EXERCISE OBJECTIVE: Please restate the entries verbatim. The copy should hold no pictures.

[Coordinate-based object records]
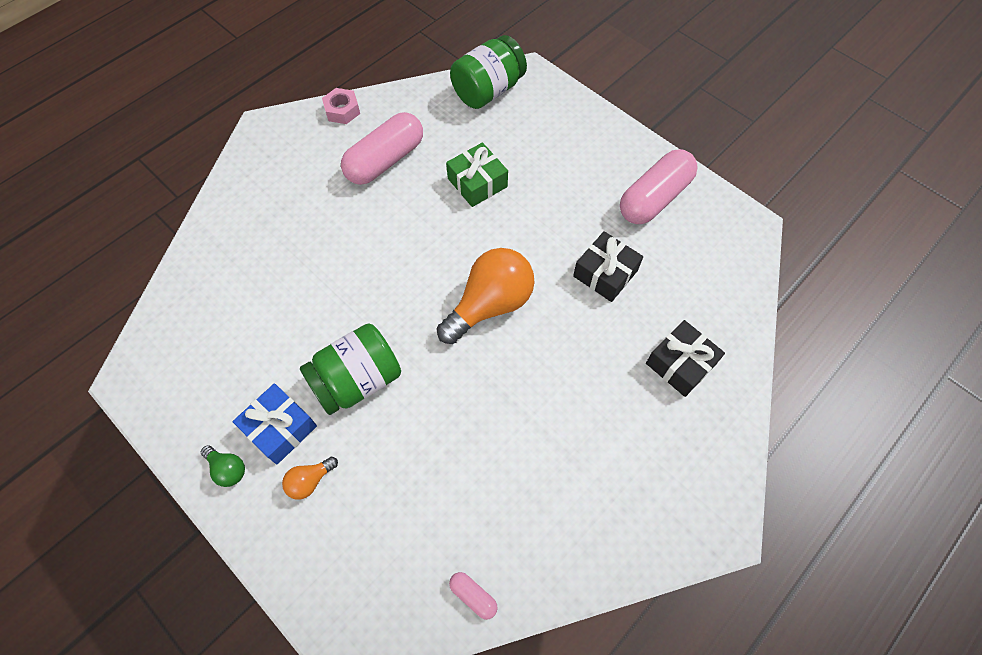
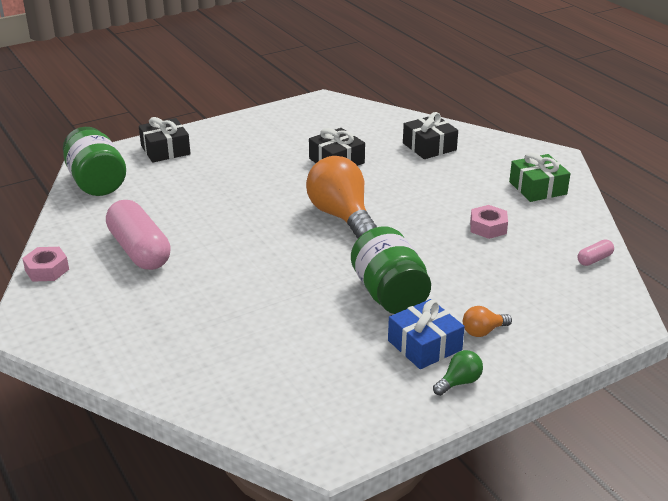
camera: 75 degrees left, 30 degrees down
orange light bulb [282,457,338,500] -> orange light bulb turned 90 degrees clockwise [463,306,512,337]
green gift [446,142,508,207] -> green gift moved to [509,153,571,202]
pink capsule [620,149,698,224] -> none
none -> black gift [139,117,191,163]
none -> pink nut [470,205,508,239]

WRITTEN ANSWER:
camera: 75 degrees left, 30 degrees down
orange light bulb [282,457,338,500] -> orange light bulb turned 90 degrees clockwise [463,306,512,337]
green gift [446,142,508,207] -> green gift moved to [509,153,571,202]
pink capsule [620,149,698,224] -> none
none -> black gift [139,117,191,163]
none -> pink nut [470,205,508,239]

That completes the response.